## PROBLEM REQUIREMENTS
Check every line in the listing below for "camera". Copy the ones where it occurs.

## DATA FOR THE TASK
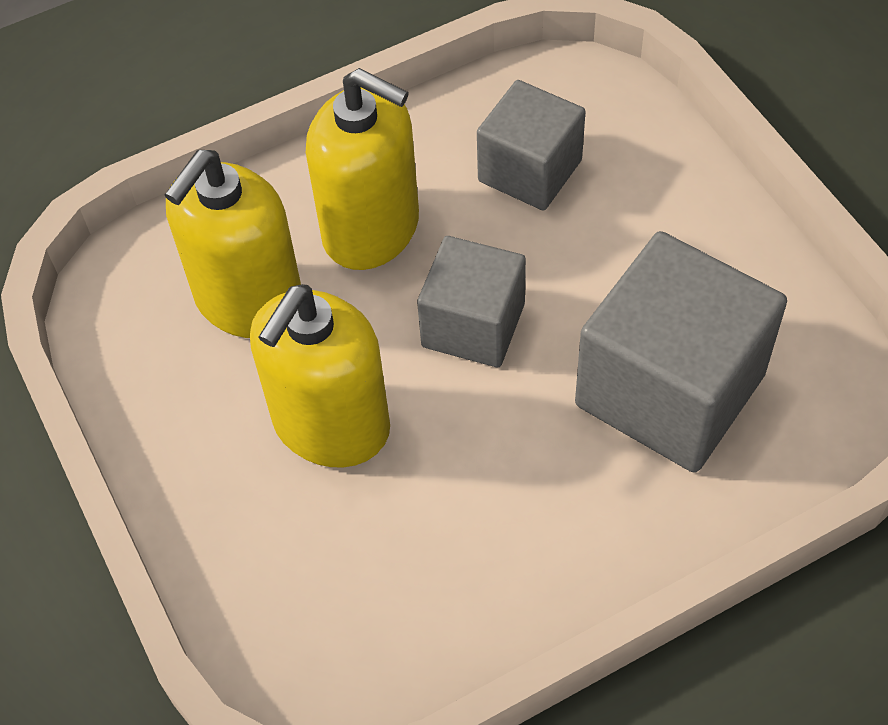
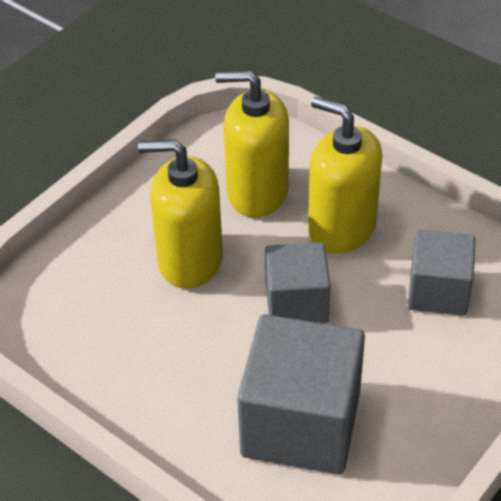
camera: 65 degrees right, 10 degrees down
(371, 229) = (341, 228): yellow soap dispenser -> yellow soap dispenser turned 120 degrees clockwise

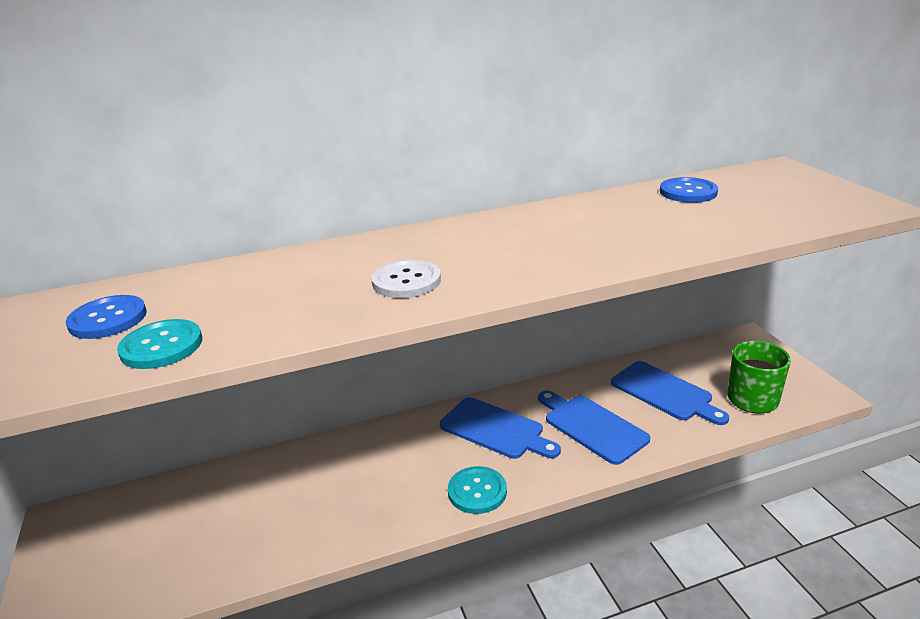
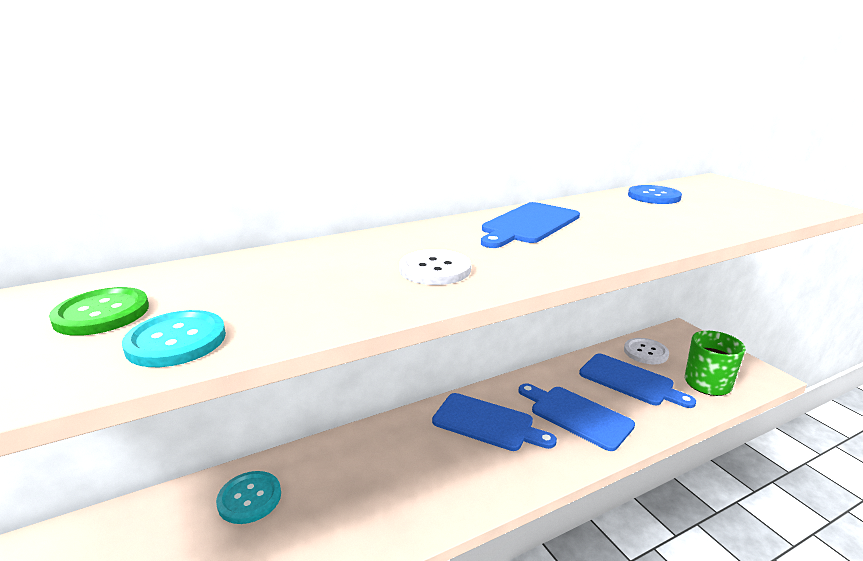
camera: 10 degrees left, 5 degrees down
(108, 319) = (102, 313): blue button -> green button
(477, 491) = (488, 487): turquoise button -> turquoise button (249, 498)
(527, 229) = (528, 224): none -> blue cutting board
(695, 361) = (645, 352): none -> white button

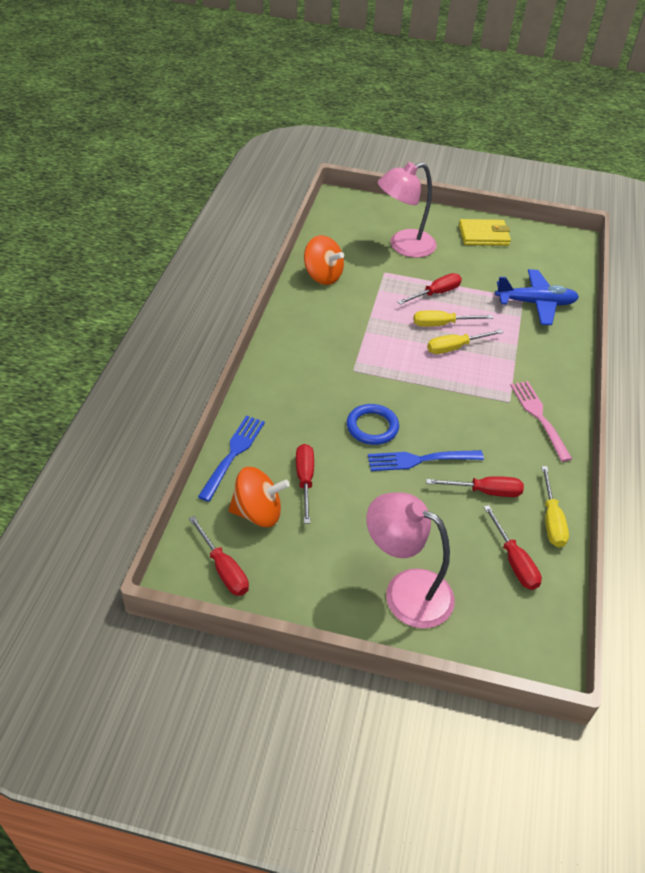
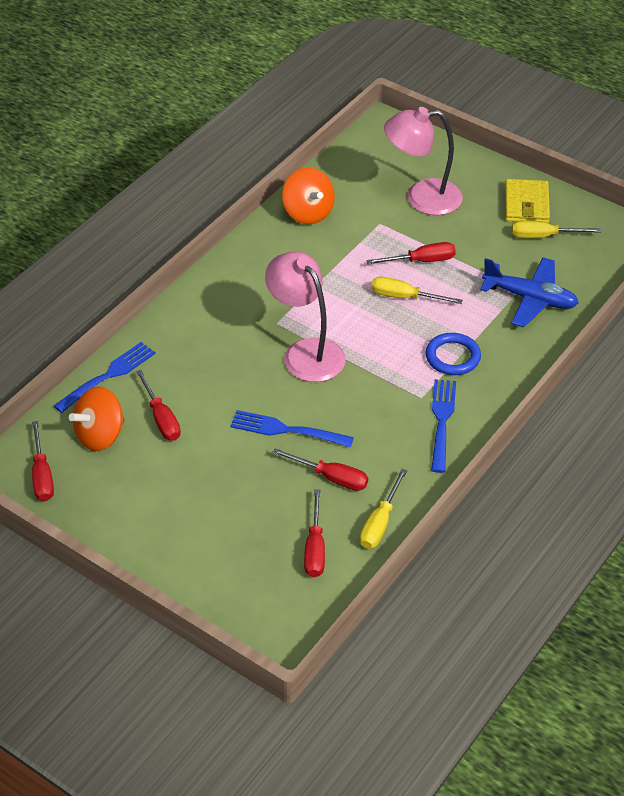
camera: 25 degrees right, 0 degrees up
(258, 513) = (100, 435): orange spinning top -> orange spinning top turned 120 degrees clockwise
(305, 480) = (161, 418): red screwdriver -> red screwdriver turned 135 degrees clockwise
(372, 427) = (259, 385): blue ring -> blue ring (452, 357)
(405, 591) = (193, 543): pink lamp -> pink lamp (306, 352)
(455, 348) = (401, 326): yellow screwdriver -> yellow screwdriver (544, 236)
(483, 235) = (526, 204): yellow wallet -> yellow wallet turned 75 degrees clockwise
(539, 417) = (442, 422): pink fork -> blue fork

## SOLVED EXERCISE
camera: 65 degrees right, 10 degrees down
camera: 10 degrees left, 5 degrees down
camera: 25 degrees right, 0 degrees up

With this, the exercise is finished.